_Data:_
*** Block opens ***
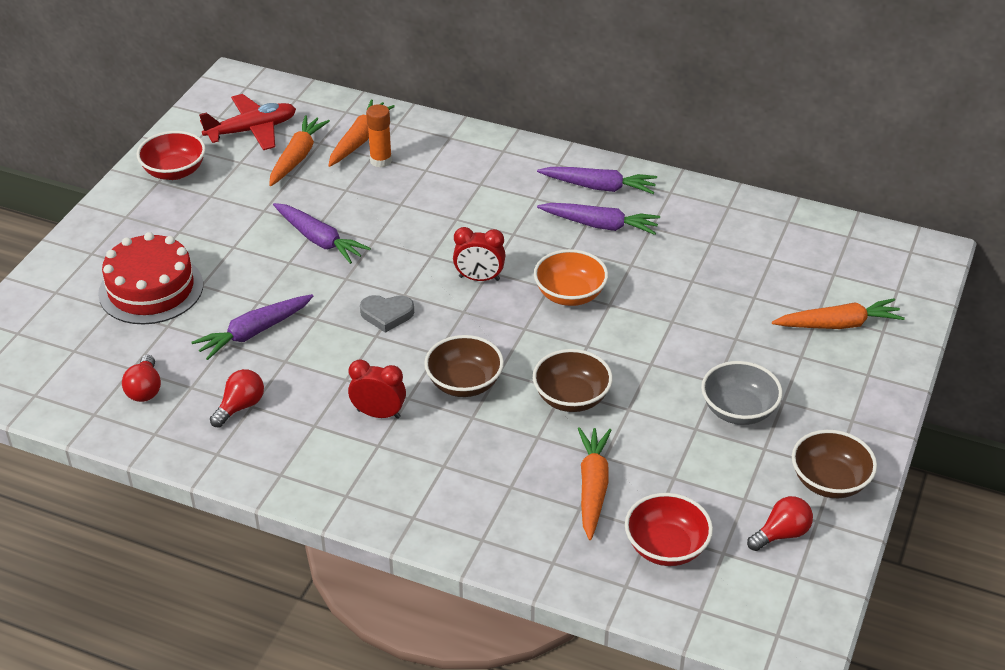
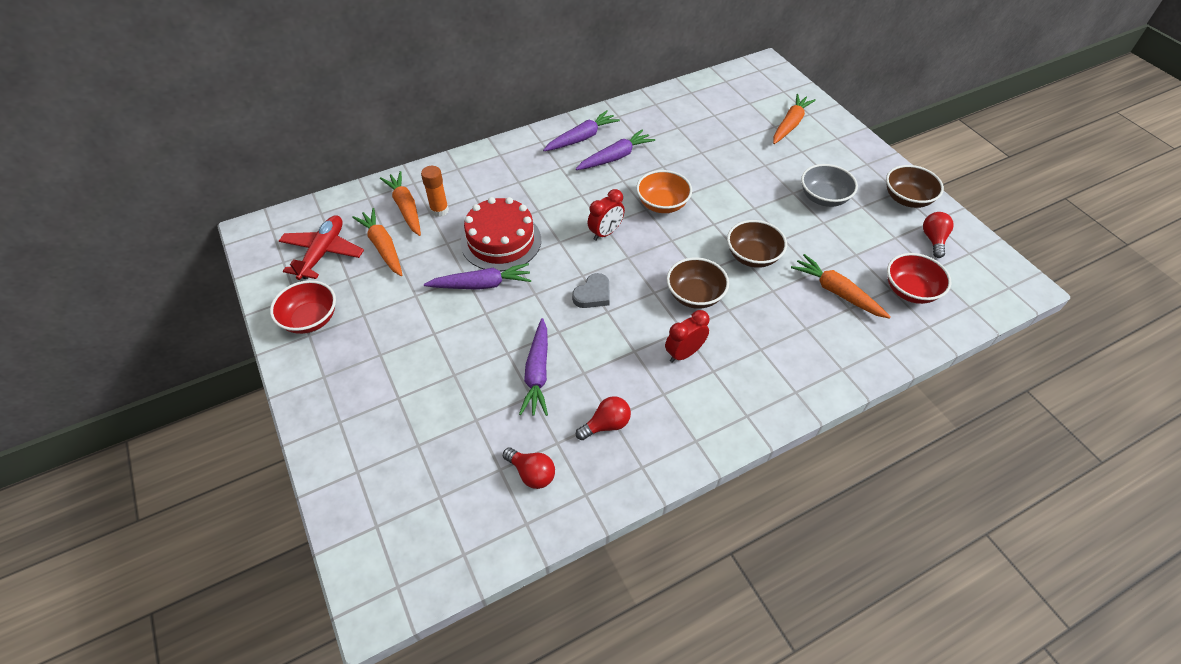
camera: 50 degrees left, 10 degrees up
(151, 289) = (424, 407): red cake -> red cake (501, 241)
(240, 407) = (606, 425): red light bulb -> red light bulb turned 75 degrees clockwise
*** Block closes ***
_Problem requirements:_
Find the lines above that contain the word "degrees" and copy each one.

_Output:_
camera: 50 degrees left, 10 degrees up
(240, 407) = (606, 425): red light bulb -> red light bulb turned 75 degrees clockwise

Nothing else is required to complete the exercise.